• [What is expected] Render the data from its first line through the line containing "The image size is (908, 1316)." as a numbered list, omitting any blank lines.

• [Data to process]
═══
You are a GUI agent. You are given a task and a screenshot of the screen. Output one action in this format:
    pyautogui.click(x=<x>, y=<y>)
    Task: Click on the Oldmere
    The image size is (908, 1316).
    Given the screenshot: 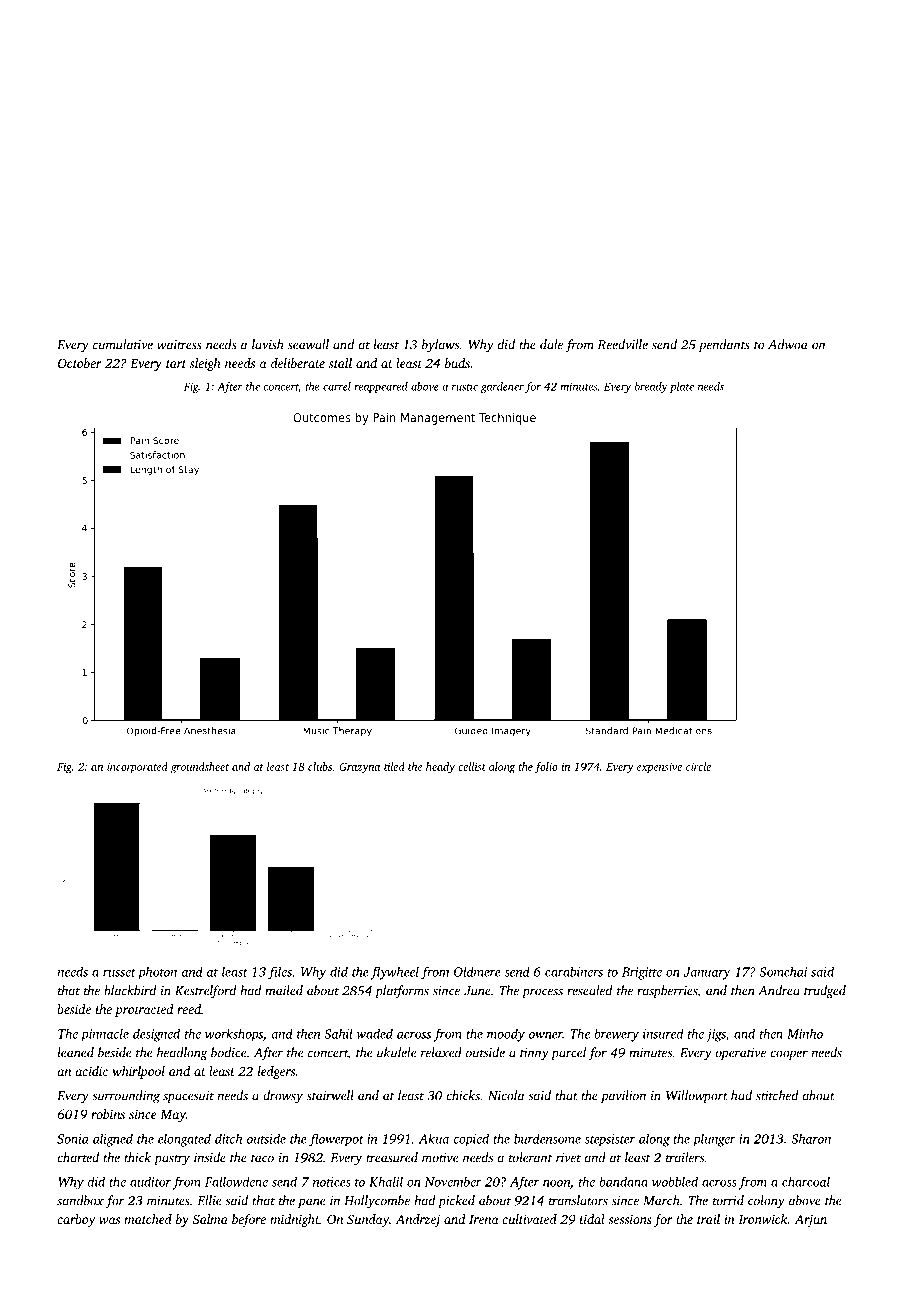 What is the action you would take?
    pyautogui.click(x=477, y=972)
═══
• [Response to the task]
1. You are a GUI agent. You are given a task and a screenshot of the screen. Output one action in this format:
2.     pyautogui.click(x=<x>, y=<y>)
3.     Task: Click on the Oldmere
4.     The image size is (908, 1316).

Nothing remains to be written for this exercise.